**Problem requirements:** In the data, find the word "calculator" and copy out every line that has it.

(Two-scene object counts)

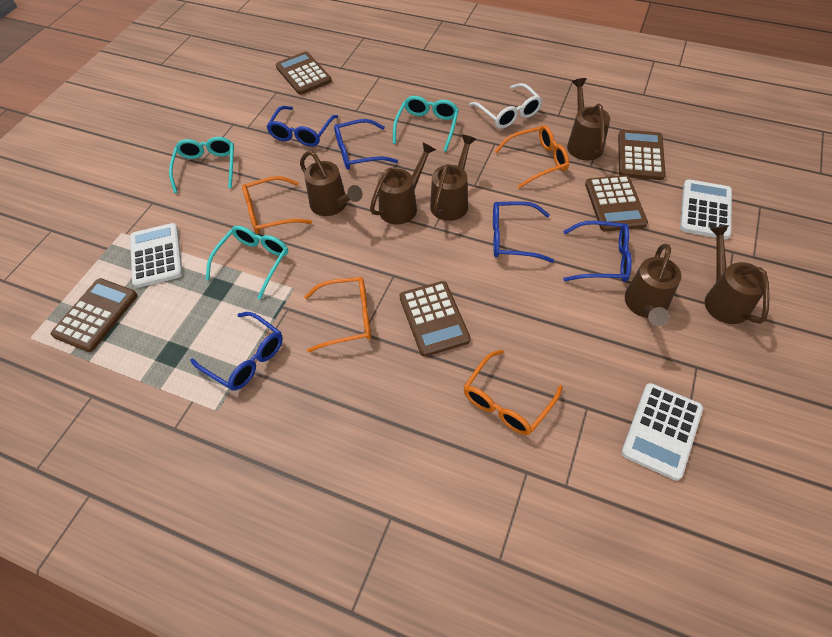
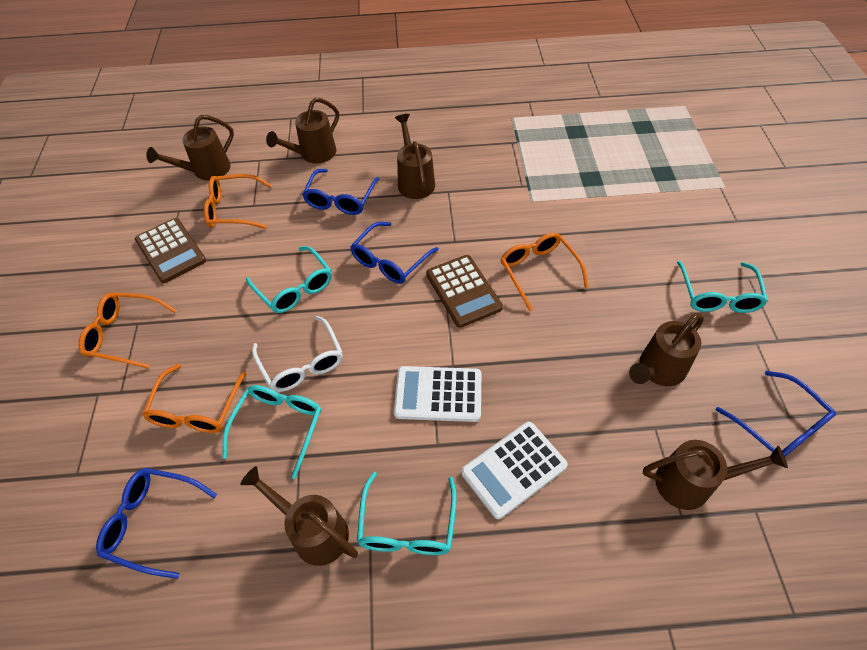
blue glasses: [190,312,283,391] [266,106,338,147] [334,119,398,170] [493,201,554,263] [563,221,632,282] = 5 -> [96,468,217,579] [302,169,379,215] [350,222,439,284] [716,371,836,457] = 4
brown calculator: [51,278,137,352] [276,52,332,95] [399,281,471,357] [585,175,648,232] [618,130,666,180] = 5 -> [135,218,206,283] [426,255,503,328] = 2
turquoise glasses: [169,137,234,193] [206,226,288,300] [393,96,459,152] = 3 -> [222,385,321,479] [246,246,332,313] [357,472,457,555] [677,261,768,313] = 4
white calculator: [130,223,183,288] [621,383,703,481] [680,179,732,239] = 3 -> [394,366,481,422] [461,422,568,519] = 2

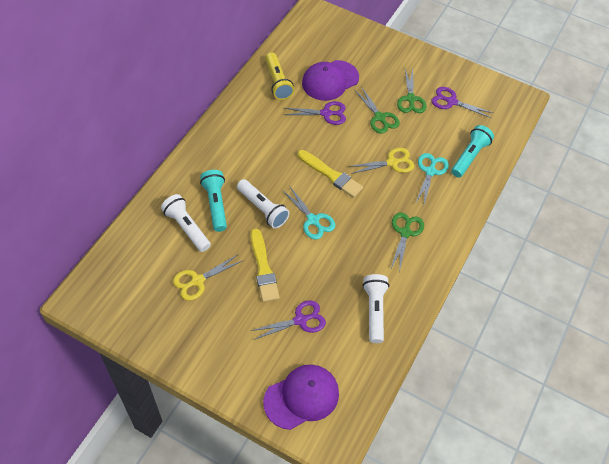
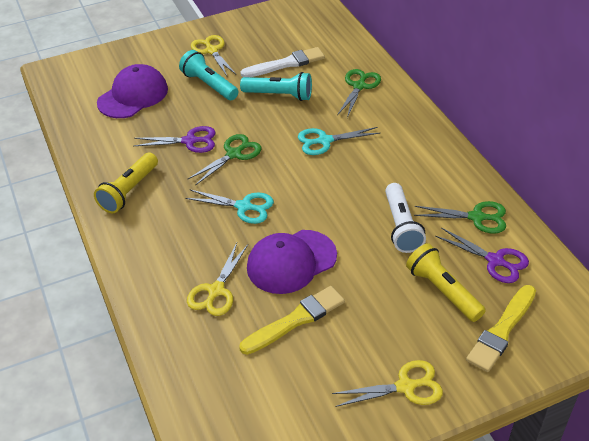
purple scissors: [251,300,326,340] [284,101,346,125] [432,87,493,118] = 3 -> [134,126,216,153] [435,228,529,283] = 2
white brush: none = 0 -> [240,47,325,77] = 1
white flashlight: [161,194,211,252] [237,179,290,229] [362,274,389,343] = 3 -> [385,183,426,253] = 1
yellow flashlight: [265,52,294,100] = 1 -> [94,153,158,213] [406,243,486,322] = 2
yellow scissors: [173,255,242,301] [349,148,414,174] = 2 -> [187,243,248,316] [191,35,236,76] [332,360,443,407] = 3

**Finished exercise:**
brown calculator: [51,278,137,352] [276,52,332,95] [399,281,471,357] [585,175,648,232] [618,130,666,180] = 5 -> [135,218,206,283] [426,255,503,328] = 2
white calculator: [130,223,183,288] [621,383,703,481] [680,179,732,239] = 3 -> [394,366,481,422] [461,422,568,519] = 2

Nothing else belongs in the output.